Items from a data source
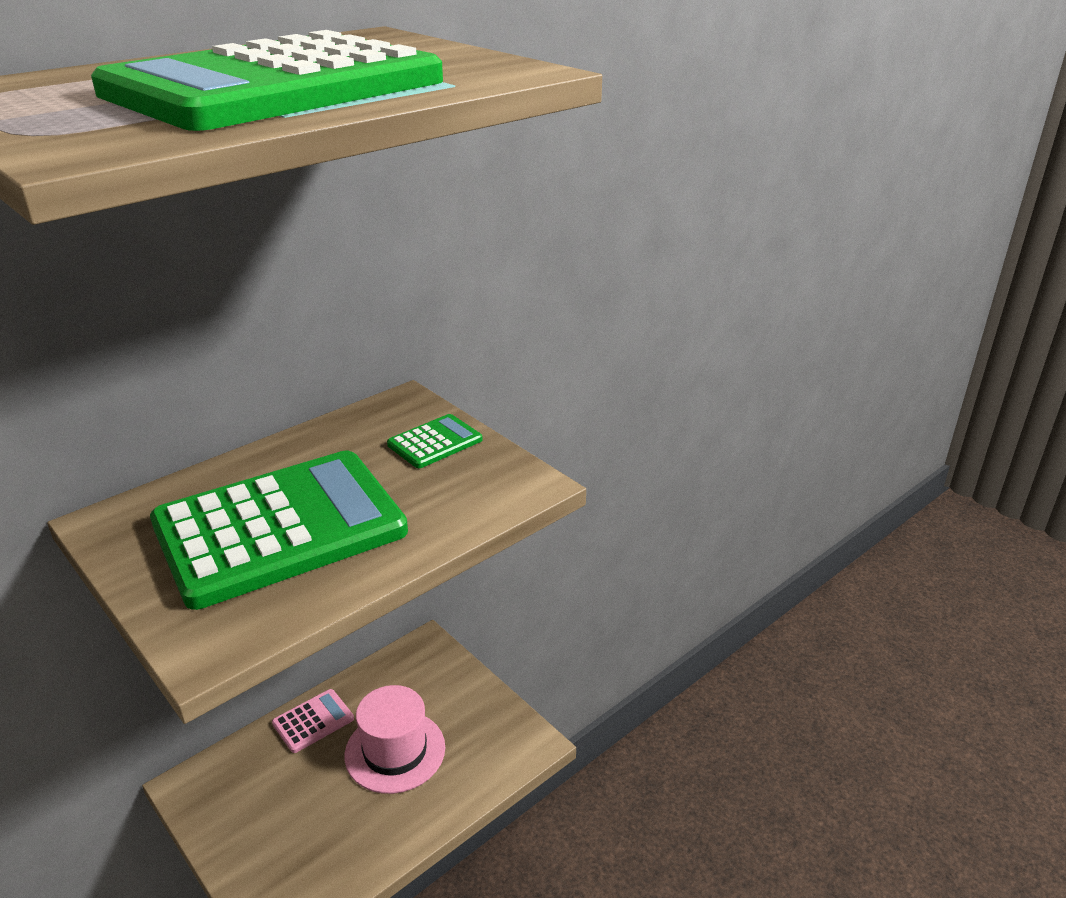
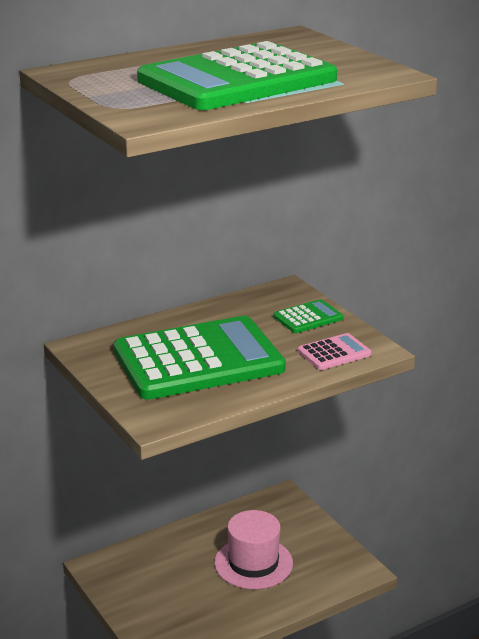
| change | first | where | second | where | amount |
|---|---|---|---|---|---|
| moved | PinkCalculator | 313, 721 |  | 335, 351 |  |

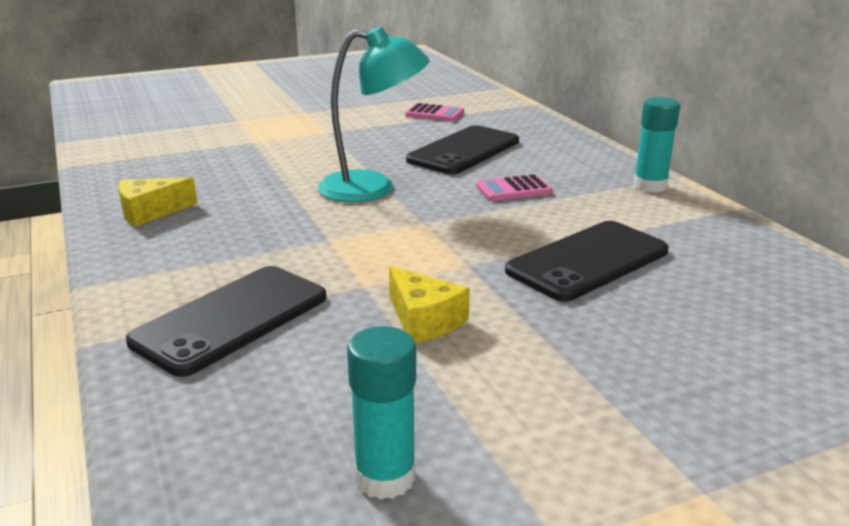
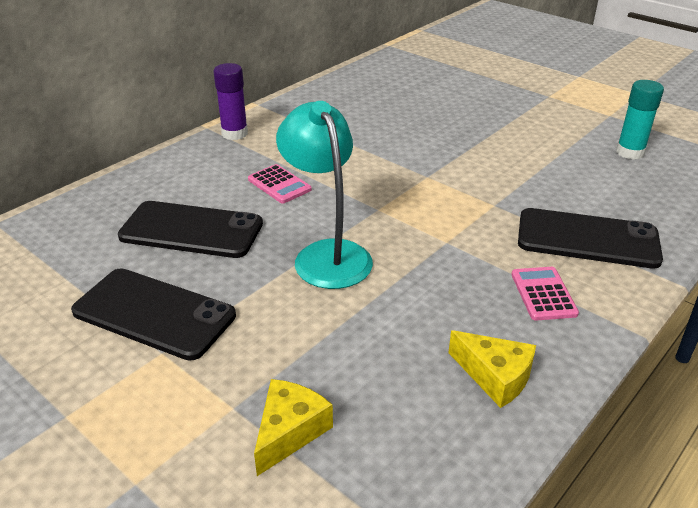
| change | first | where | second | where | amount |
|---|---|---|---|---|---|
| moved | BlackPhone | 587, 261 |  | 153, 314 |  |
| recoloured | TurquoiseGlueStick | 656, 145 | PurpleGlueStick | 230, 101 |  |
| moved | YellowCheese | 429, 304 |  | 293, 427 |  |
| moved | PinkCalculator | 434, 112 |  | 545, 294 |  |

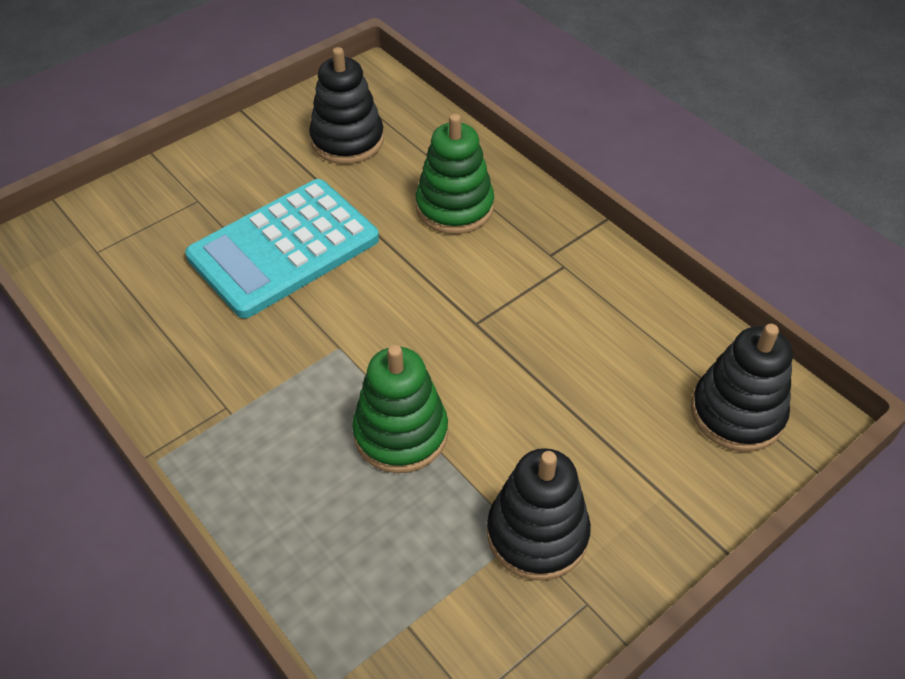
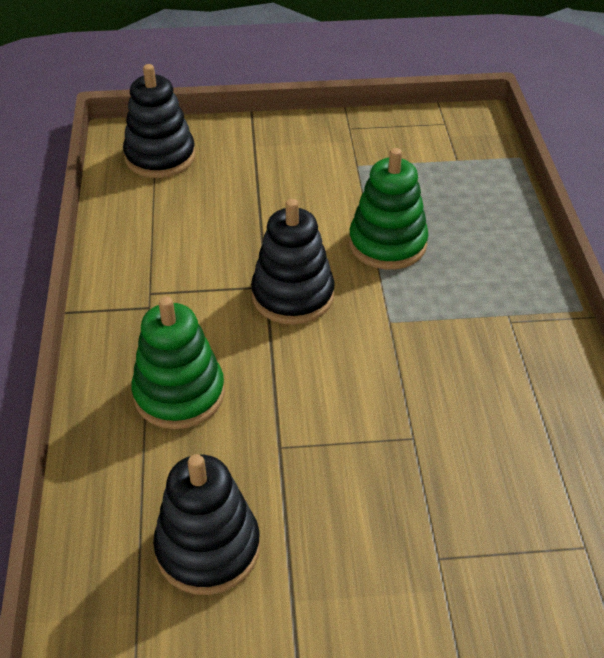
| change | first | where | second | where | amount |
|---|---|---|---|---|---|
| moved | BlackStackingToy | 539, 514 |  | 293, 262 |  |
| removed | TurquoiseCalculator | 282, 248 |  |  |  |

PROBLEM DETAILS:
Each line that includes the word "PinkCalculator" counts once; report how many such lines the entries have, and nothing else.

COMPLETED EXERCISE:
2